* DATA PROVIDED:
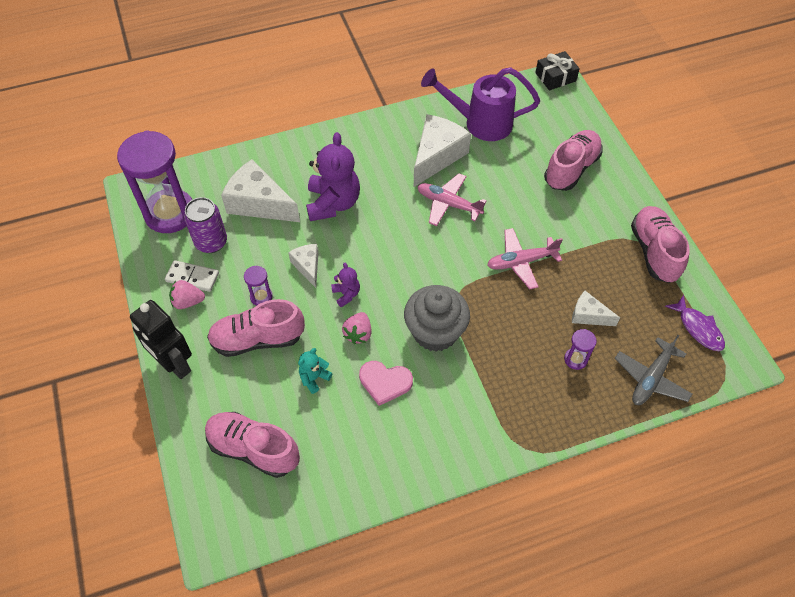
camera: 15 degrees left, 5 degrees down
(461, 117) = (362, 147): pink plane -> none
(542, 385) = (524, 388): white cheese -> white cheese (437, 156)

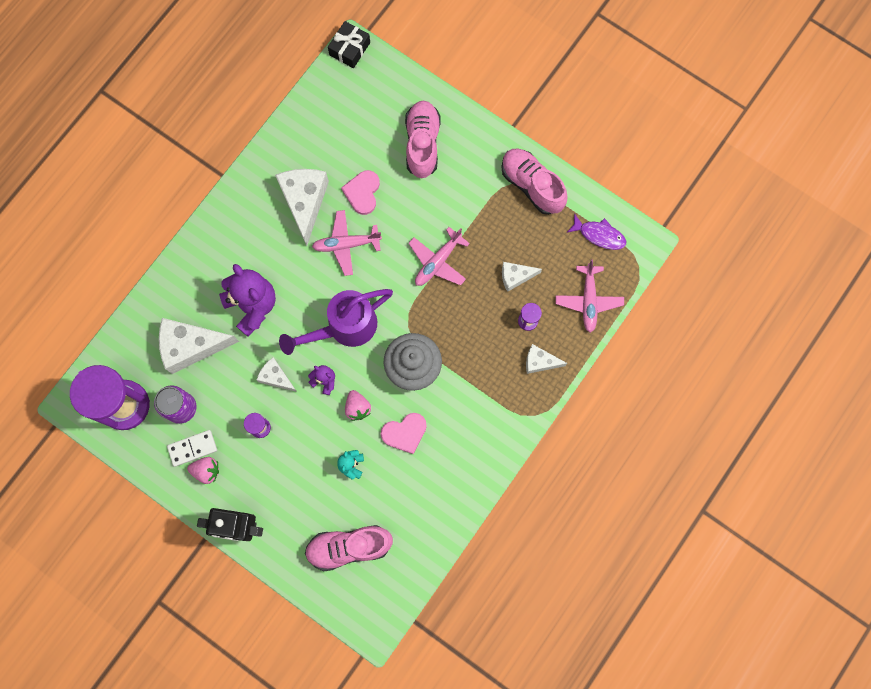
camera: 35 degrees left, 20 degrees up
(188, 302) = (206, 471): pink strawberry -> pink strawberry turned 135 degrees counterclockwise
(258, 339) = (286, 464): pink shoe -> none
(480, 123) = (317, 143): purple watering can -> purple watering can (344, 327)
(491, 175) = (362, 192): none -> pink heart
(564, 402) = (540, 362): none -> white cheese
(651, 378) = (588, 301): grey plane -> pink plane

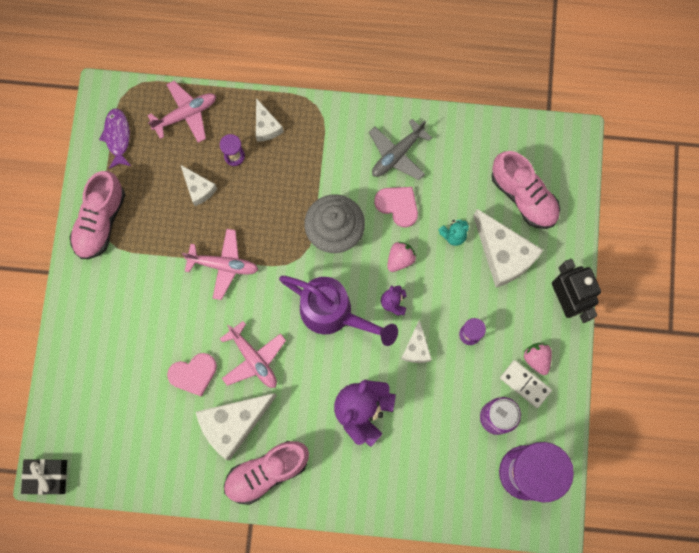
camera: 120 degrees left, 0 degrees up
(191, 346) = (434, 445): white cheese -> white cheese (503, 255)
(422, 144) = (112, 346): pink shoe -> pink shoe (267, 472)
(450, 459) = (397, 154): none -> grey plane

* TRY IT: Respond with a single number, namely how many lines of the entries contain the word "plane".

* TASK ANSWER: 3